- _YOUR TASK_: Would you pull out every line of the material that contains the string "none"?

- _THE DATA_:
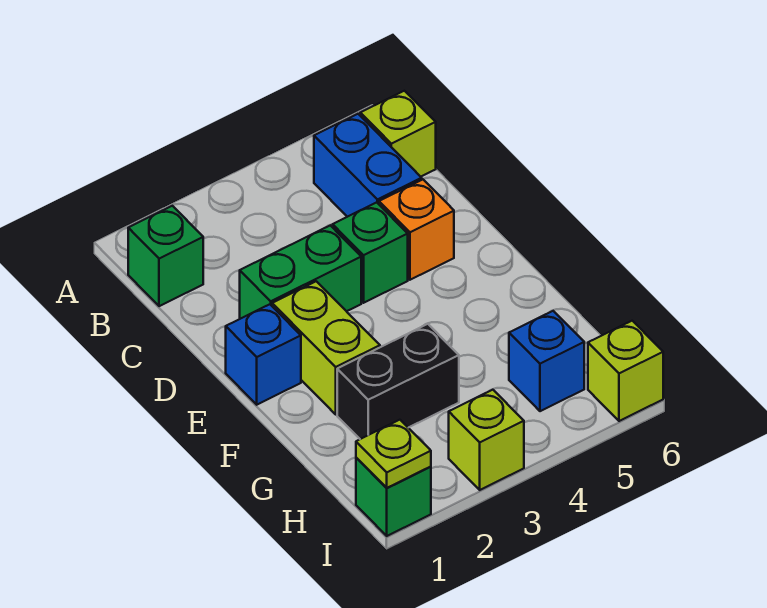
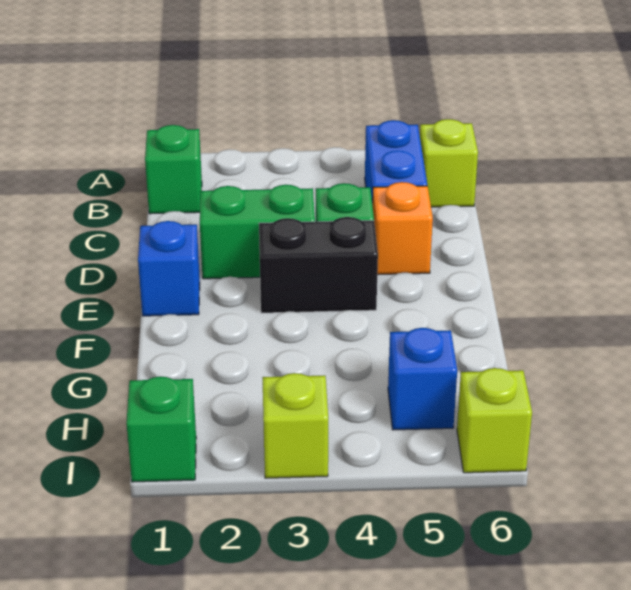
lime brick E2:F2 level 1 -> none
black brick G2:G3 level 1 -> black brick E3:E4 level 1
lime plate I1 level 2 -> none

- _TASK RESPONSE_:
lime brick E2:F2 level 1 -> none
lime plate I1 level 2 -> none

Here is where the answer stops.